(PROVIDED DATA Opens)

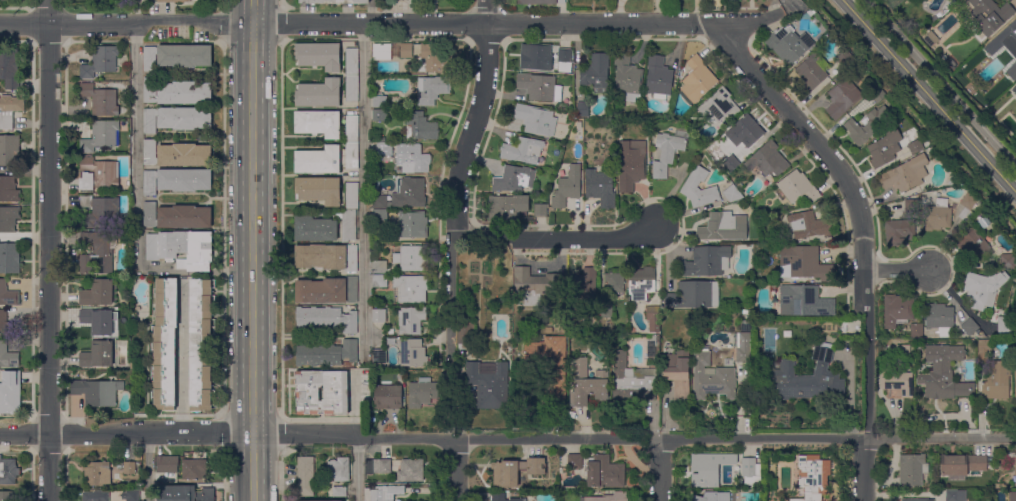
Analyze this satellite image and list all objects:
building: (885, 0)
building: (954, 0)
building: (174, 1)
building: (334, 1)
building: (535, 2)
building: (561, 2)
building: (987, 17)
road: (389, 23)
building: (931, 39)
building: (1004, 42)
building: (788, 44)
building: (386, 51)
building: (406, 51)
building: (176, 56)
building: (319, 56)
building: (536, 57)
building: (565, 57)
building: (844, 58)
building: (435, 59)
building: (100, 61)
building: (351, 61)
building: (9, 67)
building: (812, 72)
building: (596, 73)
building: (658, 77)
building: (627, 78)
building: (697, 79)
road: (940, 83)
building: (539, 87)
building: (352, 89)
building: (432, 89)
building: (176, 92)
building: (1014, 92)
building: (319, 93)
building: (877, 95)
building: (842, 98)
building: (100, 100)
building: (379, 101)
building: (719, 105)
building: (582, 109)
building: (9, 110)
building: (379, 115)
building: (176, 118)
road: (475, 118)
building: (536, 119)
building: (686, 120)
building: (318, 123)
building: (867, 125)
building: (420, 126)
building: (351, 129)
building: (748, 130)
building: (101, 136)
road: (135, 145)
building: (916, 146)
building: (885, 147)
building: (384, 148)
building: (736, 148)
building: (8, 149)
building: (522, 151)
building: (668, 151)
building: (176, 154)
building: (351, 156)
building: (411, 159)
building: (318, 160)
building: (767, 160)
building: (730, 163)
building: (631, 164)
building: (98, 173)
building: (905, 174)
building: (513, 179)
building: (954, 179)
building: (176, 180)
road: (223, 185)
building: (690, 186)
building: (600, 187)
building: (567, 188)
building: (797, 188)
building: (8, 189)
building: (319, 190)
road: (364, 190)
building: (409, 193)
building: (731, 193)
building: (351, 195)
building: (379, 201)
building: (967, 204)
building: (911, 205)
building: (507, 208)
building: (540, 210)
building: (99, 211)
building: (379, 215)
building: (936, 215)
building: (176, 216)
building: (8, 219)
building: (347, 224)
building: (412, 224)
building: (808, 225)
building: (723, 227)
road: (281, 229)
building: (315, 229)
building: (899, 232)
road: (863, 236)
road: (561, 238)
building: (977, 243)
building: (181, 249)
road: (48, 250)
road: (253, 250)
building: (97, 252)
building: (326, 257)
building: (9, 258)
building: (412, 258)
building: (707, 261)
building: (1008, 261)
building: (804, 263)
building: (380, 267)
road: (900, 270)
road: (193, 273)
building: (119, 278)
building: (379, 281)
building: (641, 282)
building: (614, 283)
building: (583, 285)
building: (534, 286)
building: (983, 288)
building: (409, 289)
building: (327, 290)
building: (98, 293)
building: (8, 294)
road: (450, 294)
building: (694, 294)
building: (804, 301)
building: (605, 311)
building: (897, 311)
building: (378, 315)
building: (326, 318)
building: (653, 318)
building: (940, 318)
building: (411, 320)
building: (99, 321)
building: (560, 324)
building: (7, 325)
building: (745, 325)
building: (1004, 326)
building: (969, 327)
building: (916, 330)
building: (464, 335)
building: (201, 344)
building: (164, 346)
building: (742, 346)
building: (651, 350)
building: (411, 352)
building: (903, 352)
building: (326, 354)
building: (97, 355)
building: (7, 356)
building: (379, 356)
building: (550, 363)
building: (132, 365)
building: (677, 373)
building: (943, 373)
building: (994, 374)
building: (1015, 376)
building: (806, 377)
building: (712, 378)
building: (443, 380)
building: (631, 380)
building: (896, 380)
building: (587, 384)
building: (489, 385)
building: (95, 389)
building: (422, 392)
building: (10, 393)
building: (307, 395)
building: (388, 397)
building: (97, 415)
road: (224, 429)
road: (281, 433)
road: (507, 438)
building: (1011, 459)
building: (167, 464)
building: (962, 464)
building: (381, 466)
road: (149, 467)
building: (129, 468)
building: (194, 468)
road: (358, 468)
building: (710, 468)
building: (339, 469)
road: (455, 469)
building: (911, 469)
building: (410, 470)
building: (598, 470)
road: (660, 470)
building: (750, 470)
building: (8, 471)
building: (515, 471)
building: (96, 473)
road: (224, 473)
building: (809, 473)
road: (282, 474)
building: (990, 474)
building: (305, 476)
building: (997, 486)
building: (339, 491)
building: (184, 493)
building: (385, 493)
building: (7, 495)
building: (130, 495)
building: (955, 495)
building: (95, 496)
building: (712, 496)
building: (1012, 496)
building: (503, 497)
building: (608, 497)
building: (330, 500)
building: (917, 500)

(PROVIDED DATA Closes)
(PROVIDED DATA Opens)

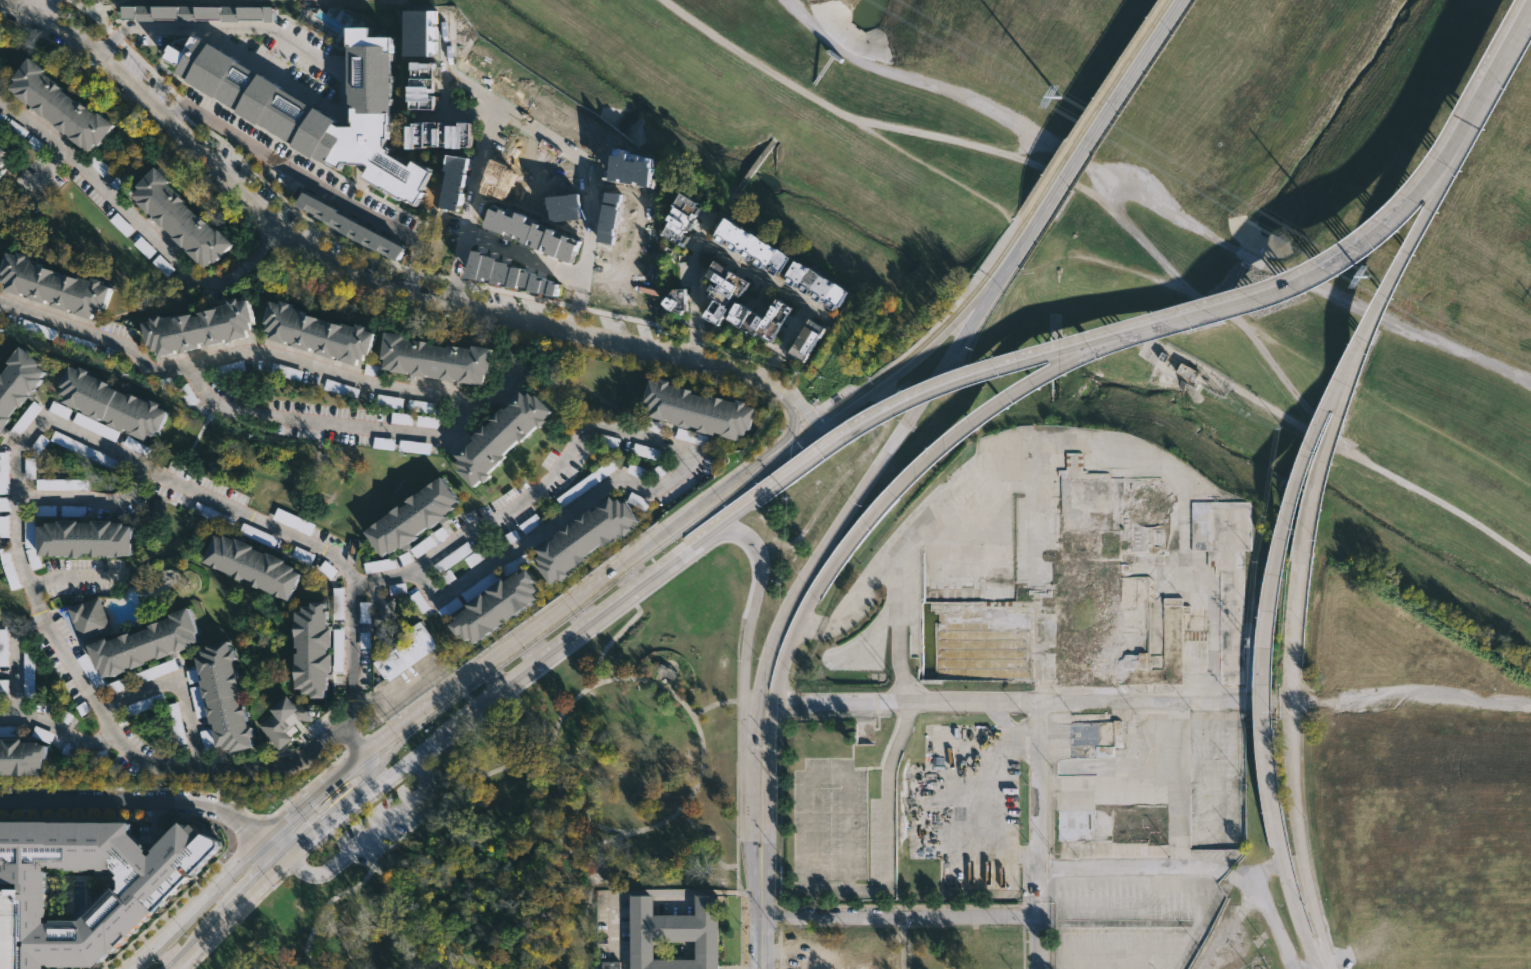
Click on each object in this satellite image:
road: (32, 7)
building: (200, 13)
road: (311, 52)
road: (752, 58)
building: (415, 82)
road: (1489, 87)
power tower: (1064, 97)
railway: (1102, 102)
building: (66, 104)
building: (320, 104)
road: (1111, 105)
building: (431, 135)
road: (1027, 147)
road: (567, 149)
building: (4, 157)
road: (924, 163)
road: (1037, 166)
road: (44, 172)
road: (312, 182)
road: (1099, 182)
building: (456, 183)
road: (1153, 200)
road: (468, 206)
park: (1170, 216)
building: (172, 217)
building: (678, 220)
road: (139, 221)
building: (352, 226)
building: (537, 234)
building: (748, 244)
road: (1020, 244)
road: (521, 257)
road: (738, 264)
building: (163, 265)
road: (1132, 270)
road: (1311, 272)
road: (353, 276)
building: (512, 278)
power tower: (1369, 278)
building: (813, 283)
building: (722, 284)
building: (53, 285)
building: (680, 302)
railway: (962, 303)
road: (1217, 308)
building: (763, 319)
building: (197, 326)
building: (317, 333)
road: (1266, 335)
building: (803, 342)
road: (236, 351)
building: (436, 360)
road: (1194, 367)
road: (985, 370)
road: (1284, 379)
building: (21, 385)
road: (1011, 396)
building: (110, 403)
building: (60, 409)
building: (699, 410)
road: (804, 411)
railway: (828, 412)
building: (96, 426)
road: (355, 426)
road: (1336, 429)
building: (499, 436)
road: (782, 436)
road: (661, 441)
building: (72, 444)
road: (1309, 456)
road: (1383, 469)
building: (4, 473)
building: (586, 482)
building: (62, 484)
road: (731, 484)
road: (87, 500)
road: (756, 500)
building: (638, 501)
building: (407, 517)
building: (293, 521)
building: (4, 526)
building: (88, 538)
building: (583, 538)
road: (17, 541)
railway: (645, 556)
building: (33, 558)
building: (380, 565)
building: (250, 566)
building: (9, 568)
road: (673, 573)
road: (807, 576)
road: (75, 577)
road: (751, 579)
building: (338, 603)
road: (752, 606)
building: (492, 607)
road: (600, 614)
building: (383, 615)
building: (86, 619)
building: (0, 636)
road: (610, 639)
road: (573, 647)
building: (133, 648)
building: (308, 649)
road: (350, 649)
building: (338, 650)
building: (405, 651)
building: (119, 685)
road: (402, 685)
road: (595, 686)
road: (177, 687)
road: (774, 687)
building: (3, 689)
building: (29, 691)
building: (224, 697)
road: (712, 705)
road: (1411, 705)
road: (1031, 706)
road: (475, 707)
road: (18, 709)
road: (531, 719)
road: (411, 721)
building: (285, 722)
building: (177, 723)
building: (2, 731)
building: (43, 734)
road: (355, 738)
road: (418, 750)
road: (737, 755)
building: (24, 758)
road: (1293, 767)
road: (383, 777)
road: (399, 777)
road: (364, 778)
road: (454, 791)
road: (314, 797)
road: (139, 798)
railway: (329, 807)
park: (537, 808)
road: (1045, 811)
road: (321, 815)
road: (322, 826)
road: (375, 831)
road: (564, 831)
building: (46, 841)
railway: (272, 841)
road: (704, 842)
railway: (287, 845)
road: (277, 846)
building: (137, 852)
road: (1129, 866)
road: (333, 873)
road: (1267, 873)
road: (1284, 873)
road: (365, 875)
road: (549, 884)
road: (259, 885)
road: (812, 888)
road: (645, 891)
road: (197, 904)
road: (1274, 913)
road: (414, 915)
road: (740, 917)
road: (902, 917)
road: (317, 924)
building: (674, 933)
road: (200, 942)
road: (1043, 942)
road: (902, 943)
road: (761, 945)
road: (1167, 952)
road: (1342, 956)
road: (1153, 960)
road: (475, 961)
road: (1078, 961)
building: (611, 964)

(PROVIDED DATA Closes)

■ **TASK DESCRIPTION**:
Which lines above hold the string "power"? Copy each of them.

■ **YOUR RESPONSE**:
power tower: (1064, 97)
power tower: (1369, 278)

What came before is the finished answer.